**Description of the task**
Each line containing the word "field" must be reported.

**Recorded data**
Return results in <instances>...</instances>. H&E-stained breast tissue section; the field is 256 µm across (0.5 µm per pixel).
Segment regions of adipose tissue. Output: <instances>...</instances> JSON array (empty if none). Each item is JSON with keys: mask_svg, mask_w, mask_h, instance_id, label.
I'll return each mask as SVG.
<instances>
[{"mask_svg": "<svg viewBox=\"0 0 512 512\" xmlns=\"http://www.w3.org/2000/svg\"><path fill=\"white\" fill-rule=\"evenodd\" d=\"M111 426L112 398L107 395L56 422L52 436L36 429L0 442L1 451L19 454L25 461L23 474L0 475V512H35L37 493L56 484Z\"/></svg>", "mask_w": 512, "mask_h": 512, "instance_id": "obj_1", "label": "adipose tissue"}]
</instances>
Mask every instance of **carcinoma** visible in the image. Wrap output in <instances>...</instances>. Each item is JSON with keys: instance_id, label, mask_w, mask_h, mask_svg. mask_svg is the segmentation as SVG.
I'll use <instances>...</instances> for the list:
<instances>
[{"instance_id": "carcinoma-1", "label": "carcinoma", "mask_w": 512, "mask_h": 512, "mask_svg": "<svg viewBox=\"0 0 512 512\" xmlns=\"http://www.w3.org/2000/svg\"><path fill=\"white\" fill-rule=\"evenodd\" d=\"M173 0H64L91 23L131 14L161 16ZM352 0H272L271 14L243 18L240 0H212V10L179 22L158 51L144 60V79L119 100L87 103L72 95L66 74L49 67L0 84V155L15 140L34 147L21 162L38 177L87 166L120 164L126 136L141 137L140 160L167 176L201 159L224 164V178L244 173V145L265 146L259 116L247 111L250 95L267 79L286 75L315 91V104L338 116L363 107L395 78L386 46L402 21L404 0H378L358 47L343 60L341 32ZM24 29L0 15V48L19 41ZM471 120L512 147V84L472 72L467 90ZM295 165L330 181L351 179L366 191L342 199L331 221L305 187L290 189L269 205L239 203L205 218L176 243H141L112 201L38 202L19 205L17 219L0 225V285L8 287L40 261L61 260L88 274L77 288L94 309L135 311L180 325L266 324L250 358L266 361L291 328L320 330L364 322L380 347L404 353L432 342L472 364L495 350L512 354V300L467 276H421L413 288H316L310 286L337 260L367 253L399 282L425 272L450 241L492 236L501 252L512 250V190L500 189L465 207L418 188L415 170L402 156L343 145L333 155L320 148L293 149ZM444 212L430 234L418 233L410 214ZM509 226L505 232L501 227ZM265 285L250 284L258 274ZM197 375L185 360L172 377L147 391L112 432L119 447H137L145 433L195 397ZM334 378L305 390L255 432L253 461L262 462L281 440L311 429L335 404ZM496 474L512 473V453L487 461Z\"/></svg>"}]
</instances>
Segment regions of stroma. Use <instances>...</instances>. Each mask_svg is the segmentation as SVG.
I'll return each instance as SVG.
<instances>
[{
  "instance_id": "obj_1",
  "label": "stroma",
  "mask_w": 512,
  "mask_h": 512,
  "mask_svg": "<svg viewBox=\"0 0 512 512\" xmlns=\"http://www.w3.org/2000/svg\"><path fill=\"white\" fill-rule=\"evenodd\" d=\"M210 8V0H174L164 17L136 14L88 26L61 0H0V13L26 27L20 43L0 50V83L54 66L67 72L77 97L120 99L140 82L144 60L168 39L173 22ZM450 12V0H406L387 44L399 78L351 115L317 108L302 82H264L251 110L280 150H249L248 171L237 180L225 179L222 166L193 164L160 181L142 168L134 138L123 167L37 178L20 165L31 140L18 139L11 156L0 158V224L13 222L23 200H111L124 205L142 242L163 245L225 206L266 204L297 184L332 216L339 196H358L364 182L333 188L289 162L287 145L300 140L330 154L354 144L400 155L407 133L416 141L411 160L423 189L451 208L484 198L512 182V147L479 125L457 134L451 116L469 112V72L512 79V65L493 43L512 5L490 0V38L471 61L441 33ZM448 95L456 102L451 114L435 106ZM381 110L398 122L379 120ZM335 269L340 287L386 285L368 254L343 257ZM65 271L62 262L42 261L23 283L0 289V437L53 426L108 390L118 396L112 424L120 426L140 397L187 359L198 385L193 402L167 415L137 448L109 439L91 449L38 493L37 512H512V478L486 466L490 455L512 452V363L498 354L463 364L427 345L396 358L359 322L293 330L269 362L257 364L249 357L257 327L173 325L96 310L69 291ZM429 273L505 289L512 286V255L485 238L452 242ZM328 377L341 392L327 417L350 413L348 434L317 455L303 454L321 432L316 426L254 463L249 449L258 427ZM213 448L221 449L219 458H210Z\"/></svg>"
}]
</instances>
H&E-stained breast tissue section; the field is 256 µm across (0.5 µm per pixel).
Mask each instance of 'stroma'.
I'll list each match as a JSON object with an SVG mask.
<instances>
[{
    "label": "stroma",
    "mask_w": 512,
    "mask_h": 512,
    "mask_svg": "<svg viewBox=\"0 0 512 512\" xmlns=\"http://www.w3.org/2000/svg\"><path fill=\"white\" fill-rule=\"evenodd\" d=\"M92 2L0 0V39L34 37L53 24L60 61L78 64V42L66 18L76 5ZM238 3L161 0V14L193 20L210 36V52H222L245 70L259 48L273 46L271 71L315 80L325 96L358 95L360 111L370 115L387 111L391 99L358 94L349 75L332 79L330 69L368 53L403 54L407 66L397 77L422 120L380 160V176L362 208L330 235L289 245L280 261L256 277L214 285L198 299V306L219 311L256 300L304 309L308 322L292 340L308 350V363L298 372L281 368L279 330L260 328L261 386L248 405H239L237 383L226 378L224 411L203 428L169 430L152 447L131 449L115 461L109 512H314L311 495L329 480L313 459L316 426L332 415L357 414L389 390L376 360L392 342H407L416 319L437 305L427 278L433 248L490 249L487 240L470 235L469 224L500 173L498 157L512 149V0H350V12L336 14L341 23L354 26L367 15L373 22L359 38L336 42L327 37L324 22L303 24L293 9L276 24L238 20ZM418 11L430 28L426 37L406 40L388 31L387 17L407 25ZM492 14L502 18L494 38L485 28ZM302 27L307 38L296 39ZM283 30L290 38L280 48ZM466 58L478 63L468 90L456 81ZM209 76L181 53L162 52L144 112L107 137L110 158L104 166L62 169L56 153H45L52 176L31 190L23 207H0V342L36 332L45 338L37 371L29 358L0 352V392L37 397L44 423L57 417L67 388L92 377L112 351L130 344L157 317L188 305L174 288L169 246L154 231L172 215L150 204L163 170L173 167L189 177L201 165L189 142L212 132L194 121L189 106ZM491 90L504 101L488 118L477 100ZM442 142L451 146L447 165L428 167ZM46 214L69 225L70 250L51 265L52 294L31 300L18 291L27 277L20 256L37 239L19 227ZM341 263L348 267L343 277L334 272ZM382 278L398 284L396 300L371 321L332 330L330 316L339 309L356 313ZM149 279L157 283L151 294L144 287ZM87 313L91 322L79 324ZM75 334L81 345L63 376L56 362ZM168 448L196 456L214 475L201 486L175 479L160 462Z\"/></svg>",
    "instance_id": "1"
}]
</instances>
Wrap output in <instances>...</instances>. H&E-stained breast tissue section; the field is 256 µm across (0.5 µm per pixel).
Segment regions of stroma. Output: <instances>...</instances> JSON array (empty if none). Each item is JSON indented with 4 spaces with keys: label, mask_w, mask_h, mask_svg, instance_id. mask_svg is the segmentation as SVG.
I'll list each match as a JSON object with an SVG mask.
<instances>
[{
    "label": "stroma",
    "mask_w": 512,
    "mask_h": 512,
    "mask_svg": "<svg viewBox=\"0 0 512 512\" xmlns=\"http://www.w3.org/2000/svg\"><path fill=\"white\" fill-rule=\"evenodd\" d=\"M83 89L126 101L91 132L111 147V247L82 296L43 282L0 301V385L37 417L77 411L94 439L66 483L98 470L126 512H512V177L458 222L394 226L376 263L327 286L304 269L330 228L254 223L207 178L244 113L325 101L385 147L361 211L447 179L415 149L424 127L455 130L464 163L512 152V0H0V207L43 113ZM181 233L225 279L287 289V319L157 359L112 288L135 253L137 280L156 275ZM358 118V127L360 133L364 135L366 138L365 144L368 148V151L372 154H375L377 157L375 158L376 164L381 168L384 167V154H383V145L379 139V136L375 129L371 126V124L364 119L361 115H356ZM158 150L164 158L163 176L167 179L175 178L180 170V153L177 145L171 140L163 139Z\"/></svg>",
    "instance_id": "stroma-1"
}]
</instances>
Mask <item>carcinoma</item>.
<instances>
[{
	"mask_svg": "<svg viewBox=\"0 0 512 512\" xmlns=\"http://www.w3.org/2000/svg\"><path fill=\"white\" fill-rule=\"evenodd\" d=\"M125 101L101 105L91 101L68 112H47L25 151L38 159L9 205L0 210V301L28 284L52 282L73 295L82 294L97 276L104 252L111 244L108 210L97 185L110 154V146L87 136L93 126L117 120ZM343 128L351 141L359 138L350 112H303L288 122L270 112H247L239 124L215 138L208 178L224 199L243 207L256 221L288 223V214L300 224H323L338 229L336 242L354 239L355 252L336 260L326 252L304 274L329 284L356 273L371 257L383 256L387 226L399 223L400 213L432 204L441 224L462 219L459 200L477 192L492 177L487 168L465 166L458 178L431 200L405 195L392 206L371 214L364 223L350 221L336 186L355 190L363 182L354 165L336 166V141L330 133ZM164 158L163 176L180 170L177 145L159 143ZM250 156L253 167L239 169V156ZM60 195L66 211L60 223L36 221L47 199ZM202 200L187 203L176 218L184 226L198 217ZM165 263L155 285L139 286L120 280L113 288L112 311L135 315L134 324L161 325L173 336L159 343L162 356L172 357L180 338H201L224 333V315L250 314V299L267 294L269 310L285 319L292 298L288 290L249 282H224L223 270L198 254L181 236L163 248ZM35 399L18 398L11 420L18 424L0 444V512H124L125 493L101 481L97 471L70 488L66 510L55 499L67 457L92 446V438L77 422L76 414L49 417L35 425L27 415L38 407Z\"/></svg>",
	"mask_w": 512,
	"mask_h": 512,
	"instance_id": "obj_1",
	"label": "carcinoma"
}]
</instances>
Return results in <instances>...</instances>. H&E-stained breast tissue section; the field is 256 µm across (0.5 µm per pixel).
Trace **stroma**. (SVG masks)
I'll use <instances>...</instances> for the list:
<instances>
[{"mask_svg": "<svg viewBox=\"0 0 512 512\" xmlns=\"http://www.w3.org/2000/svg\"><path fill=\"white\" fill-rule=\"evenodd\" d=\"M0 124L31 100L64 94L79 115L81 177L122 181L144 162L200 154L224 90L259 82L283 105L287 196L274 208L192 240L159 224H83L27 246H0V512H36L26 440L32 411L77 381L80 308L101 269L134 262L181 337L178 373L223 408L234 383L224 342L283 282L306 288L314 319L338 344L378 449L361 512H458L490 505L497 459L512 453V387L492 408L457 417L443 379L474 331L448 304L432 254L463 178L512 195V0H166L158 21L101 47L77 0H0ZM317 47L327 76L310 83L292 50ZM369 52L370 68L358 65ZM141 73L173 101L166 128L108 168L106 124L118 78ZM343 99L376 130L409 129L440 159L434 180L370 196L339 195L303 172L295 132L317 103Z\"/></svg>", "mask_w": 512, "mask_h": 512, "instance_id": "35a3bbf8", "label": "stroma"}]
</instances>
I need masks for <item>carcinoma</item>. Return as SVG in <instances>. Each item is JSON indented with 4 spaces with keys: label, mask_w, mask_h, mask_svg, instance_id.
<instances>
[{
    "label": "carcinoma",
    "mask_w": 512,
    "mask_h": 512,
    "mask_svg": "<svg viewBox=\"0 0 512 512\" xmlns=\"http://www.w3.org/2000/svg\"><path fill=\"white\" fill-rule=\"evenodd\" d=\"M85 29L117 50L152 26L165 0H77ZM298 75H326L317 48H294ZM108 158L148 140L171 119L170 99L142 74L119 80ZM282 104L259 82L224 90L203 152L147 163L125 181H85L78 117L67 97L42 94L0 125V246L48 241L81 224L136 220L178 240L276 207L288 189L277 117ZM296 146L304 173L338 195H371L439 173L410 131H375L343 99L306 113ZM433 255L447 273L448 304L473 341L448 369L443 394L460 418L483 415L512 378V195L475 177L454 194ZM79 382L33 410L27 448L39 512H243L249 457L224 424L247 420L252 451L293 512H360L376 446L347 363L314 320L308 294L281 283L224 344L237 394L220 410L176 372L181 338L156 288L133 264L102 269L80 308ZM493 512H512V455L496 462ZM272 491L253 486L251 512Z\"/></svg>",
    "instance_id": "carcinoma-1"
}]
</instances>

**Task result**
Return results in <instances>...</instances>. H&E-stained breast tissue section; the field is 256 µm across (0.5 µm per pixel).
H&E-stained breast tissue section; the field is 256 µm across (0.5 µm per pixel).
Wrap output in <instances>...</instances>. H&E-stained breast tissue section; the field is 256 µm across (0.5 µm per pixel).
Return results in <instances>...</instances>. H&E-stained breast tissue section; the field is 256 µm across (0.5 µm per pixel).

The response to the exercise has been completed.